Task statement> Reproduce every entry that follows word for word, but omit the images.

╭─ Record excerpts

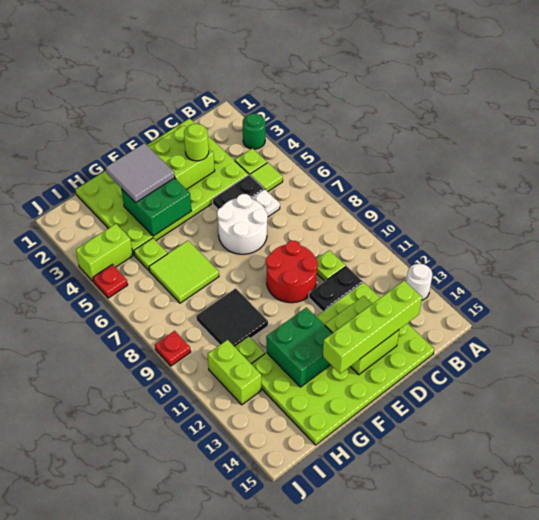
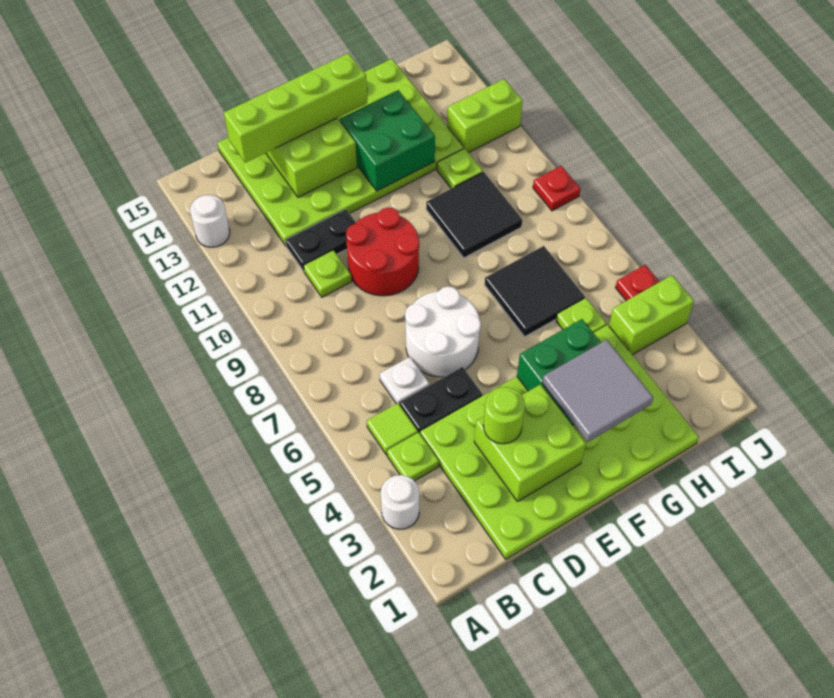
green round brick A3 level 1 -> white round brick A3 level 1
lime tile G6:H7 level 1 -> black tile G6:H7 level 1
lime brick I11:I12 level 1 -> lime brick I12:J12 level 1

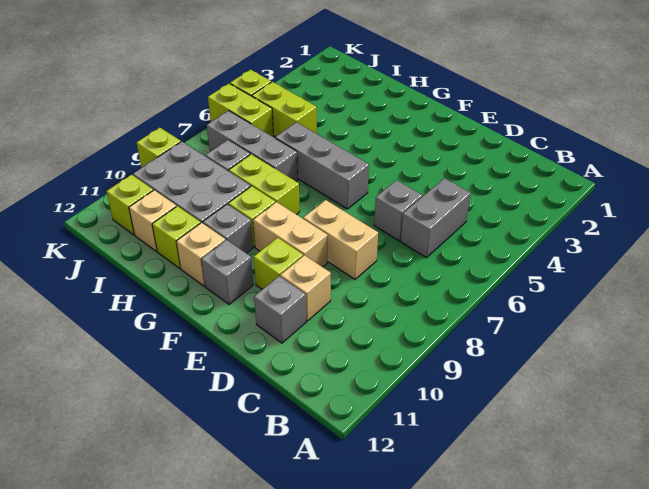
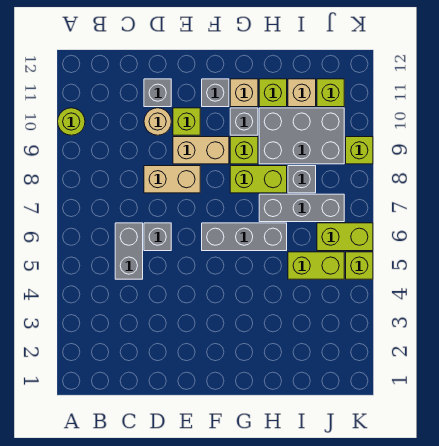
none -> lime round brick A10 level 1
tan brick D10 level 1 -> tan round brick D10 level 1

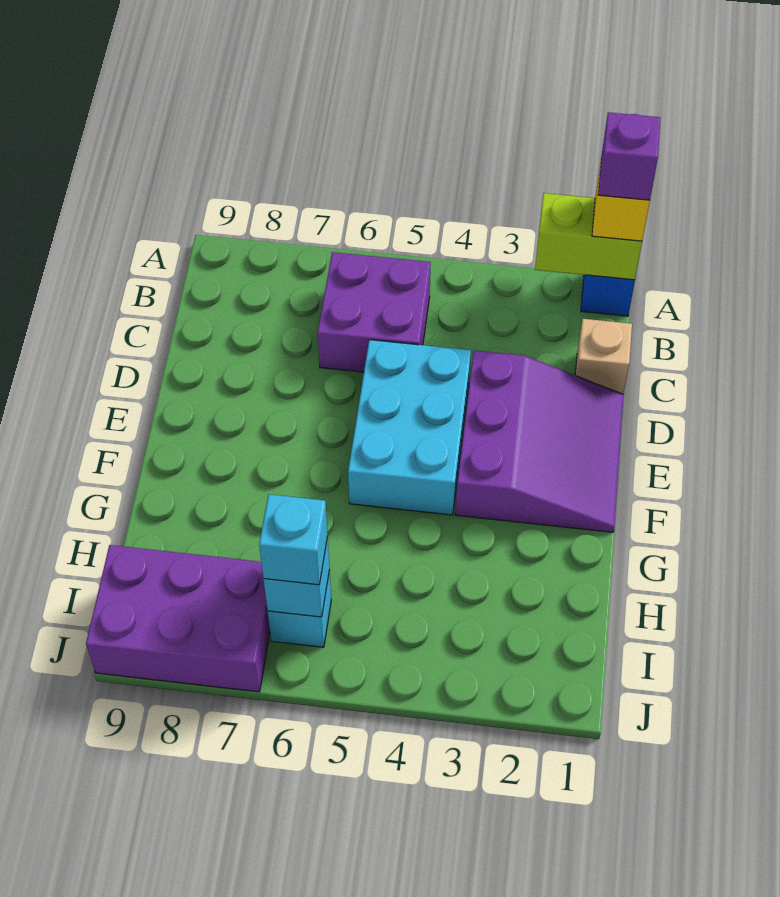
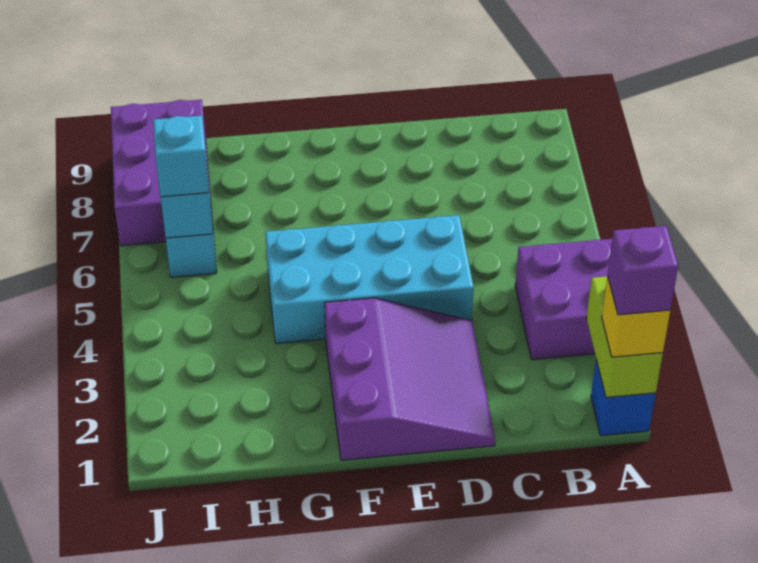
purple brick B5:C6 level 1 -> purple brick A3:B4 level 1
tan brick C1 level 1 -> none
purple slope D1:F3 level 1 top 3 -> purple slope D1:F3 level 1 top F
cyan brick D4:F5 level 1 -> cyan brick D4:G5 level 1

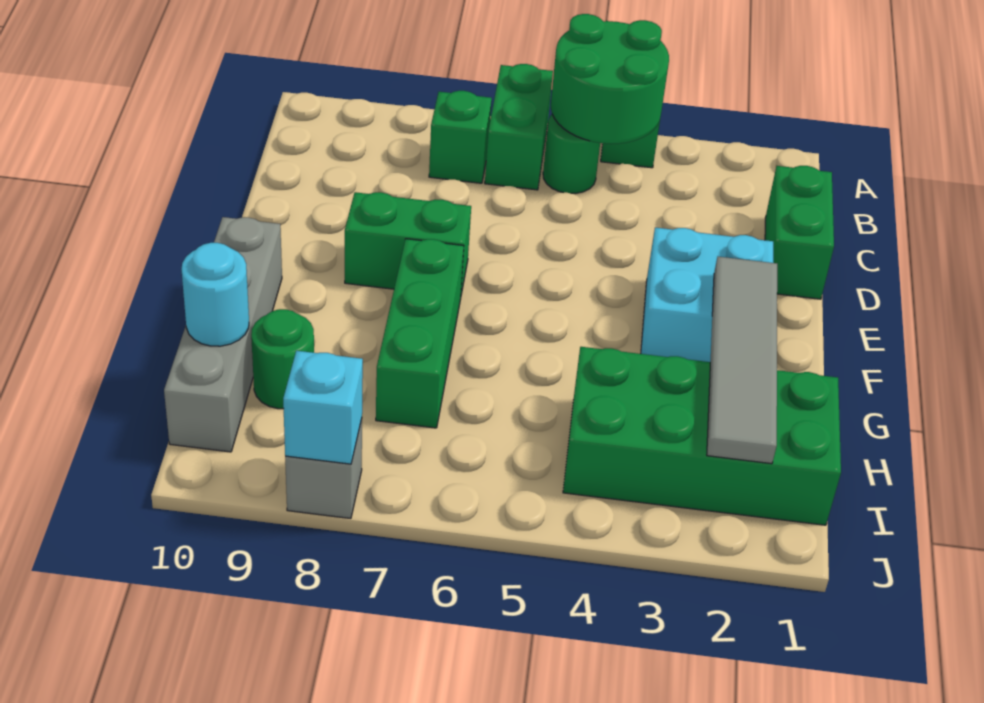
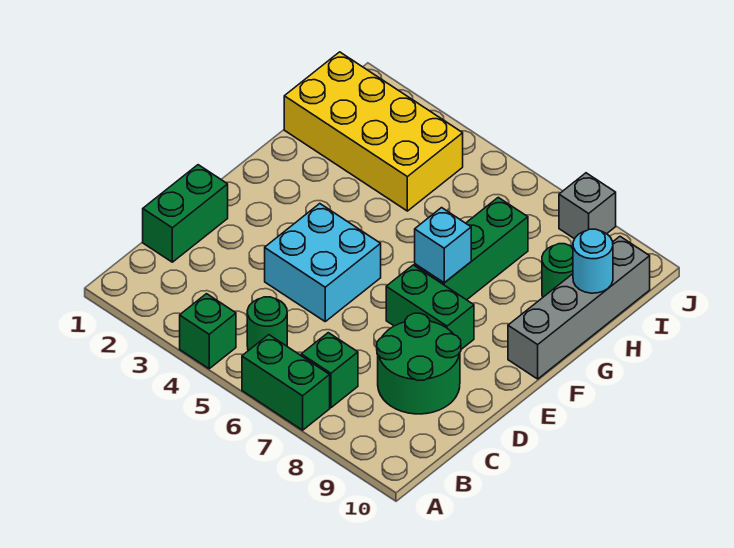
green round brick A4:B5 level 2 -> green round brick C8:D9 level 1
green brick A6:B6 level 1 -> green brick A6:A7 level 1
cyan brick E2:F3 level 1 -> cyan brick D4:E5 level 1
grey tile F2:I2 level 2 -> none
green brick H1:I4 level 1 -> yellow brick H1:I4 level 1
cyan brick J8 level 2 -> cyan brick F7 level 2

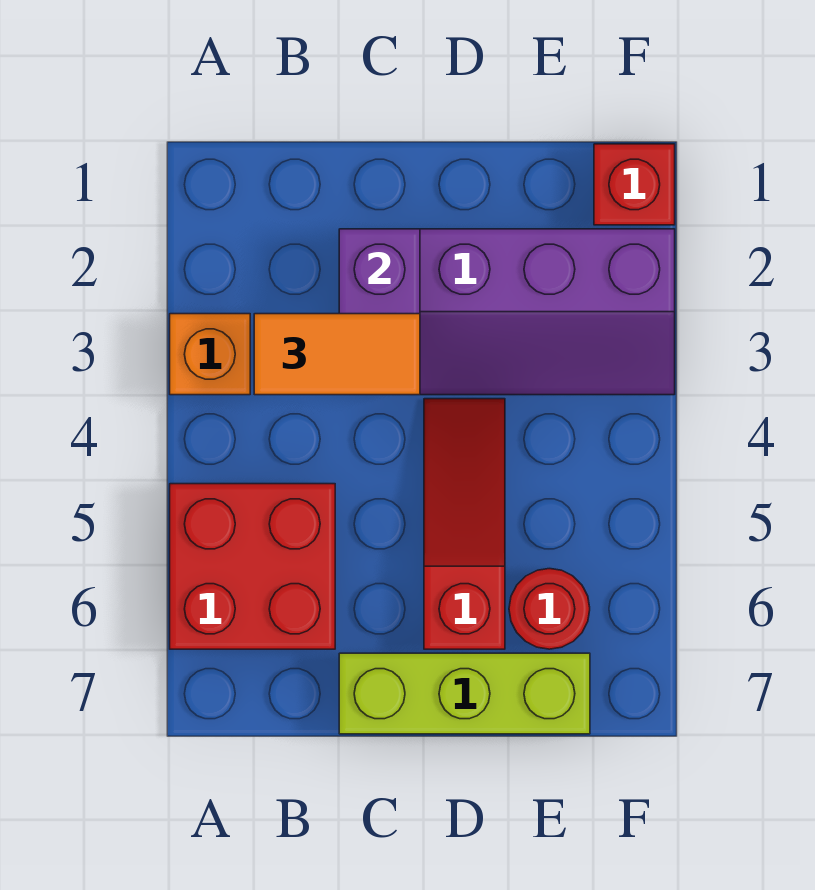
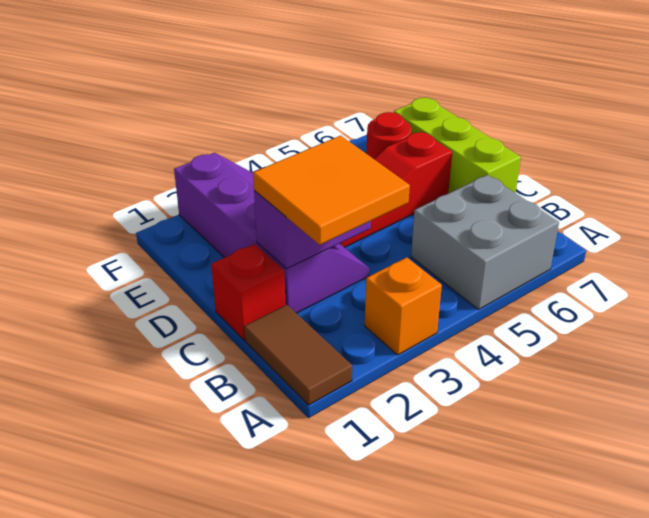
none -> brown tile A1:B1 level 1
red brick A5:B6 level 1 -> grey brick A5:B6 level 1
orange tile B3:C3 level 3 -> orange tile B2:C3 level 3
red brick F1 level 1 -> red brick C1 level 1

╰─

Response box>
green round brick A3 level 1 -> white round brick A3 level 1
lime tile G6:H7 level 1 -> black tile G6:H7 level 1
lime brick I11:I12 level 1 -> lime brick I12:J12 level 1

none -> lime round brick A10 level 1
tan brick D10 level 1 -> tan round brick D10 level 1

purple brick B5:C6 level 1 -> purple brick A3:B4 level 1
tan brick C1 level 1 -> none
purple slope D1:F3 level 1 top 3 -> purple slope D1:F3 level 1 top F
cyan brick D4:F5 level 1 -> cyan brick D4:G5 level 1

green round brick A4:B5 level 2 -> green round brick C8:D9 level 1
green brick A6:B6 level 1 -> green brick A6:A7 level 1
cyan brick E2:F3 level 1 -> cyan brick D4:E5 level 1
grey tile F2:I2 level 2 -> none
green brick H1:I4 level 1 -> yellow brick H1:I4 level 1
cyan brick J8 level 2 -> cyan brick F7 level 2

none -> brown tile A1:B1 level 1
red brick A5:B6 level 1 -> grey brick A5:B6 level 1
orange tile B3:C3 level 3 -> orange tile B2:C3 level 3
red brick F1 level 1 -> red brick C1 level 1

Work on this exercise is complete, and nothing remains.